*Task input*.
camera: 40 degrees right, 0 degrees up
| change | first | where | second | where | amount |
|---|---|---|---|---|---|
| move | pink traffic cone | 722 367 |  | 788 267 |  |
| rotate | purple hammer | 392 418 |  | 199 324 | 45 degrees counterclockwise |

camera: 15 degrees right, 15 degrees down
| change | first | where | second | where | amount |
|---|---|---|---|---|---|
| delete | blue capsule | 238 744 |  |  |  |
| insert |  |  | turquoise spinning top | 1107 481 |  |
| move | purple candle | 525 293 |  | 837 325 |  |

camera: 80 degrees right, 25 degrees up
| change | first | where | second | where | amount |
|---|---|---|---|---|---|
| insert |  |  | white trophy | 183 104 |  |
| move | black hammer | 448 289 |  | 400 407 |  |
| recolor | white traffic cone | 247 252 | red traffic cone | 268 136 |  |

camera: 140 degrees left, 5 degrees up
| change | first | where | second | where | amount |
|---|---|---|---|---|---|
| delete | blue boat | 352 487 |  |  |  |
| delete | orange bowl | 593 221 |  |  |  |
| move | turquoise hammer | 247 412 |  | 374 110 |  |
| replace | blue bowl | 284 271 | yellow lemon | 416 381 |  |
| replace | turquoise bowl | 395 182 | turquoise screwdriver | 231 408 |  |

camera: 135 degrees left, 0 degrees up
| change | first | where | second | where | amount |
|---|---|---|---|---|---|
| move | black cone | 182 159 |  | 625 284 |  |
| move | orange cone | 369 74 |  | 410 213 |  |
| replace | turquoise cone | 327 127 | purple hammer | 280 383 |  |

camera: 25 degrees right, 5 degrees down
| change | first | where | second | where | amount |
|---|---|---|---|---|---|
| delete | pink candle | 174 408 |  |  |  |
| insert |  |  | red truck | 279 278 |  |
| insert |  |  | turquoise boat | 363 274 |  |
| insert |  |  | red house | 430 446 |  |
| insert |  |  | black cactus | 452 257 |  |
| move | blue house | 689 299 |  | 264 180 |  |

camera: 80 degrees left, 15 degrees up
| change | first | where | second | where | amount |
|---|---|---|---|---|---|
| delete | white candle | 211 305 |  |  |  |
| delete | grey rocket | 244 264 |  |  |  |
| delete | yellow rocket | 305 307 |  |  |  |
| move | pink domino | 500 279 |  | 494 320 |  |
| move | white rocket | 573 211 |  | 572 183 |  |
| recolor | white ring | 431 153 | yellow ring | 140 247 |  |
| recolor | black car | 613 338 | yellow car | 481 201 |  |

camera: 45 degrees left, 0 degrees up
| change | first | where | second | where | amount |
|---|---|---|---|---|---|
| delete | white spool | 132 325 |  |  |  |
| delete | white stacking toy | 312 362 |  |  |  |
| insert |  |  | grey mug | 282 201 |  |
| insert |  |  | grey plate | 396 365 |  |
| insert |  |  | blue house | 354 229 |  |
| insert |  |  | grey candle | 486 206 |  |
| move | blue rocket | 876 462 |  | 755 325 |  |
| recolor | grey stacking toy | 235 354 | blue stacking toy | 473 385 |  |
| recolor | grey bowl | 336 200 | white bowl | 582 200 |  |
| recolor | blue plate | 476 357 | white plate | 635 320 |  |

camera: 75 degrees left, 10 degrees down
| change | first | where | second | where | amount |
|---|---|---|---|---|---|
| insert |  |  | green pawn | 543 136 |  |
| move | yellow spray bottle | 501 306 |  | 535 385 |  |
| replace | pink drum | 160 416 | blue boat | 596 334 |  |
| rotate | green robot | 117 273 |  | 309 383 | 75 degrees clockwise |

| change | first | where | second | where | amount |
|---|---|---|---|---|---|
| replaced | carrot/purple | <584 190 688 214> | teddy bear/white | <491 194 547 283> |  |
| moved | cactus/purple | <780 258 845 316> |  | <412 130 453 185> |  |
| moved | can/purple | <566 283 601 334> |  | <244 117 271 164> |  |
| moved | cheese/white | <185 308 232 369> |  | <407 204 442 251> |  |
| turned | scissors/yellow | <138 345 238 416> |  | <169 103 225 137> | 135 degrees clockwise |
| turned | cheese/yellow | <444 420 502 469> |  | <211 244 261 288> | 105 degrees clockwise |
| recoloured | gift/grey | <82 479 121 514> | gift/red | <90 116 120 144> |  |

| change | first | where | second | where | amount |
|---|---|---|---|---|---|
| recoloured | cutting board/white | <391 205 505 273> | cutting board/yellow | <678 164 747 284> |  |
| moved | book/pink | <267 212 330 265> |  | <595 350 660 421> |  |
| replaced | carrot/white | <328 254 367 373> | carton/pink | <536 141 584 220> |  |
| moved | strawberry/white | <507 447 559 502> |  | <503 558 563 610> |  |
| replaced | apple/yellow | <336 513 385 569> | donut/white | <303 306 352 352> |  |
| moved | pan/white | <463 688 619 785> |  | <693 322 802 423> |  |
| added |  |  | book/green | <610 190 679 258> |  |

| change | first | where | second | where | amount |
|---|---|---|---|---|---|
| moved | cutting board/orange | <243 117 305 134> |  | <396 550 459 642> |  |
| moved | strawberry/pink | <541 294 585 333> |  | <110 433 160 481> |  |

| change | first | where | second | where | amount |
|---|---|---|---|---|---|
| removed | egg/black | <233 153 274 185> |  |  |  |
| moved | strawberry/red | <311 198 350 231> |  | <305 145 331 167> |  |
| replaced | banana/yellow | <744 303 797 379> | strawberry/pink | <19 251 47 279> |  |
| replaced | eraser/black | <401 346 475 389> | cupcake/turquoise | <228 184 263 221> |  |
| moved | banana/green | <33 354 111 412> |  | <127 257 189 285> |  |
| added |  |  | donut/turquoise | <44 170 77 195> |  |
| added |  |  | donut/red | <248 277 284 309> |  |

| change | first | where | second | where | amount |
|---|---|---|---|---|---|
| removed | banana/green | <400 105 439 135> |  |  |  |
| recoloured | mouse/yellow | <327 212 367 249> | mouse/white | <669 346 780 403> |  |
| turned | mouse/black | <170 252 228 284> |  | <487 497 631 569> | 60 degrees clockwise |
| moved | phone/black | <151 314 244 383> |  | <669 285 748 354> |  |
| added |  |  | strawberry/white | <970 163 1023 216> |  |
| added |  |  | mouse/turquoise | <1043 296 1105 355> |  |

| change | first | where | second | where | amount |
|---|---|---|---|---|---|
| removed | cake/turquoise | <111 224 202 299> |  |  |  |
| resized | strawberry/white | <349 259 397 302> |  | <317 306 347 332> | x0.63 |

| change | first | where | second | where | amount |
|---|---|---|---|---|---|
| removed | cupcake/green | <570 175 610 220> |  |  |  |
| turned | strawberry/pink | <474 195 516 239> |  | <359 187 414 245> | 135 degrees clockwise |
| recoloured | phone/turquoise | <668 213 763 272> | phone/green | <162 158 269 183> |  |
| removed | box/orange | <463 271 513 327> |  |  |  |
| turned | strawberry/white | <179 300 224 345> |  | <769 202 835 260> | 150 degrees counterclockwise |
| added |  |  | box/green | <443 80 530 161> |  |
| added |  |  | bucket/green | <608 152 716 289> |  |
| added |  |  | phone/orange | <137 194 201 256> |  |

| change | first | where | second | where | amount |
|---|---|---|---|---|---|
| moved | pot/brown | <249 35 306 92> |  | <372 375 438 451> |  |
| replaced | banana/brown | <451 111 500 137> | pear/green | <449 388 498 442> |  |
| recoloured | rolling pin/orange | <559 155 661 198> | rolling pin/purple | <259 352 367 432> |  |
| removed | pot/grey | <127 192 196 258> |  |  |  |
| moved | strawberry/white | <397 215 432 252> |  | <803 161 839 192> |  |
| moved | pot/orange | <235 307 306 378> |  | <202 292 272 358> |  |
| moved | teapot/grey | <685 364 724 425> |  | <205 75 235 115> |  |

*Activity*. Output the whole listing above again, word for word.

*Your solution*.
camera: 40 degrees right, 0 degrees up
| change | first | where | second | where | amount |
|---|---|---|---|---|---|
| move | pink traffic cone | 722 367 |  | 788 267 |  |
| rotate | purple hammer | 392 418 |  | 199 324 | 45 degrees counterclockwise |

camera: 15 degrees right, 15 degrees down
| change | first | where | second | where | amount |
|---|---|---|---|---|---|
| delete | blue capsule | 238 744 |  |  |  |
| insert |  |  | turquoise spinning top | 1107 481 |  |
| move | purple candle | 525 293 |  | 837 325 |  |

camera: 80 degrees right, 25 degrees up
| change | first | where | second | where | amount |
|---|---|---|---|---|---|
| insert |  |  | white trophy | 183 104 |  |
| move | black hammer | 448 289 |  | 400 407 |  |
| recolor | white traffic cone | 247 252 | red traffic cone | 268 136 |  |

camera: 140 degrees left, 5 degrees up
| change | first | where | second | where | amount |
|---|---|---|---|---|---|
| delete | blue boat | 352 487 |  |  |  |
| delete | orange bowl | 593 221 |  |  |  |
| move | turquoise hammer | 247 412 |  | 374 110 |  |
| replace | blue bowl | 284 271 | yellow lemon | 416 381 |  |
| replace | turquoise bowl | 395 182 | turquoise screwdriver | 231 408 |  |

camera: 135 degrees left, 0 degrees up
| change | first | where | second | where | amount |
|---|---|---|---|---|---|
| move | black cone | 182 159 |  | 625 284 |  |
| move | orange cone | 369 74 |  | 410 213 |  |
| replace | turquoise cone | 327 127 | purple hammer | 280 383 |  |

camera: 25 degrees right, 5 degrees down
| change | first | where | second | where | amount |
|---|---|---|---|---|---|
| delete | pink candle | 174 408 |  |  |  |
| insert |  |  | red truck | 279 278 |  |
| insert |  |  | turquoise boat | 363 274 |  |
| insert |  |  | red house | 430 446 |  |
| insert |  |  | black cactus | 452 257 |  |
| move | blue house | 689 299 |  | 264 180 |  |

camera: 80 degrees left, 15 degrees up
| change | first | where | second | where | amount |
|---|---|---|---|---|---|
| delete | white candle | 211 305 |  |  |  |
| delete | grey rocket | 244 264 |  |  |  |
| delete | yellow rocket | 305 307 |  |  |  |
| move | pink domino | 500 279 |  | 494 320 |  |
| move | white rocket | 573 211 |  | 572 183 |  |
| recolor | white ring | 431 153 | yellow ring | 140 247 |  |
| recolor | black car | 613 338 | yellow car | 481 201 |  |

camera: 45 degrees left, 0 degrees up
| change | first | where | second | where | amount |
|---|---|---|---|---|---|
| delete | white spool | 132 325 |  |  |  |
| delete | white stacking toy | 312 362 |  |  |  |
| insert |  |  | grey mug | 282 201 |  |
| insert |  |  | grey plate | 396 365 |  |
| insert |  |  | blue house | 354 229 |  |
| insert |  |  | grey candle | 486 206 |  |
| move | blue rocket | 876 462 |  | 755 325 |  |
| recolor | grey stacking toy | 235 354 | blue stacking toy | 473 385 |  |
| recolor | grey bowl | 336 200 | white bowl | 582 200 |  |
| recolor | blue plate | 476 357 | white plate | 635 320 |  |

camera: 75 degrees left, 10 degrees down
| change | first | where | second | where | amount |
|---|---|---|---|---|---|
| insert |  |  | green pawn | 543 136 |  |
| move | yellow spray bottle | 501 306 |  | 535 385 |  |
| replace | pink drum | 160 416 | blue boat | 596 334 |  |
| rotate | green robot | 117 273 |  | 309 383 | 75 degrees clockwise |

| change | first | where | second | where | amount |
|---|---|---|---|---|---|
| replaced | carrot/purple | <584 190 688 214> | teddy bear/white | <491 194 547 283> |  |
| moved | cactus/purple | <780 258 845 316> |  | <412 130 453 185> |  |
| moved | can/purple | <566 283 601 334> |  | <244 117 271 164> |  |
| moved | cheese/white | <185 308 232 369> |  | <407 204 442 251> |  |
| turned | scissors/yellow | <138 345 238 416> |  | <169 103 225 137> | 135 degrees clockwise |
| turned | cheese/yellow | <444 420 502 469> |  | <211 244 261 288> | 105 degrees clockwise |
| recoloured | gift/grey | <82 479 121 514> | gift/red | <90 116 120 144> |  |

| change | first | where | second | where | amount |
|---|---|---|---|---|---|
| recoloured | cutting board/white | <391 205 505 273> | cutting board/yellow | <678 164 747 284> |  |
| moved | book/pink | <267 212 330 265> |  | <595 350 660 421> |  |
| replaced | carrot/white | <328 254 367 373> | carton/pink | <536 141 584 220> |  |
| moved | strawberry/white | <507 447 559 502> |  | <503 558 563 610> |  |
| replaced | apple/yellow | <336 513 385 569> | donut/white | <303 306 352 352> |  |
| moved | pan/white | <463 688 619 785> |  | <693 322 802 423> |  |
| added |  |  | book/green | <610 190 679 258> |  |

| change | first | where | second | where | amount |
|---|---|---|---|---|---|
| moved | cutting board/orange | <243 117 305 134> |  | <396 550 459 642> |  |
| moved | strawberry/pink | <541 294 585 333> |  | <110 433 160 481> |  |

| change | first | where | second | where | amount |
|---|---|---|---|---|---|
| removed | egg/black | <233 153 274 185> |  |  |  |
| moved | strawberry/red | <311 198 350 231> |  | <305 145 331 167> |  |
| replaced | banana/yellow | <744 303 797 379> | strawberry/pink | <19 251 47 279> |  |
| replaced | eraser/black | <401 346 475 389> | cupcake/turquoise | <228 184 263 221> |  |
| moved | banana/green | <33 354 111 412> |  | <127 257 189 285> |  |
| added |  |  | donut/turquoise | <44 170 77 195> |  |
| added |  |  | donut/red | <248 277 284 309> |  |

| change | first | where | second | where | amount |
|---|---|---|---|---|---|
| removed | banana/green | <400 105 439 135> |  |  |  |
| recoloured | mouse/yellow | <327 212 367 249> | mouse/white | <669 346 780 403> |  |
| turned | mouse/black | <170 252 228 284> |  | <487 497 631 569> | 60 degrees clockwise |
| moved | phone/black | <151 314 244 383> |  | <669 285 748 354> |  |
| added |  |  | strawberry/white | <970 163 1023 216> |  |
| added |  |  | mouse/turquoise | <1043 296 1105 355> |  |

| change | first | where | second | where | amount |
|---|---|---|---|---|---|
| removed | cake/turquoise | <111 224 202 299> |  |  |  |
| resized | strawberry/white | <349 259 397 302> |  | <317 306 347 332> | x0.63 |

| change | first | where | second | where | amount |
|---|---|---|---|---|---|
| removed | cupcake/green | <570 175 610 220> |  |  |  |
| turned | strawberry/pink | <474 195 516 239> |  | <359 187 414 245> | 135 degrees clockwise |
| recoloured | phone/turquoise | <668 213 763 272> | phone/green | <162 158 269 183> |  |
| removed | box/orange | <463 271 513 327> |  |  |  |
| turned | strawberry/white | <179 300 224 345> |  | <769 202 835 260> | 150 degrees counterclockwise |
| added |  |  | box/green | <443 80 530 161> |  |
| added |  |  | bucket/green | <608 152 716 289> |  |
| added |  |  | phone/orange | <137 194 201 256> |  |

| change | first | where | second | where | amount |
|---|---|---|---|---|---|
| moved | pot/brown | <249 35 306 92> |  | <372 375 438 451> |  |
| replaced | banana/brown | <451 111 500 137> | pear/green | <449 388 498 442> |  |
| recoloured | rolling pin/orange | <559 155 661 198> | rolling pin/purple | <259 352 367 432> |  |
| removed | pot/grey | <127 192 196 258> |  |  |  |
| moved | strawberry/white | <397 215 432 252> |  | <803 161 839 192> |  |
| moved | pot/orange | <235 307 306 378> |  | <202 292 272 358> |  |
| moved | teapot/grey | <685 364 724 425> |  | <205 75 235 115> |  |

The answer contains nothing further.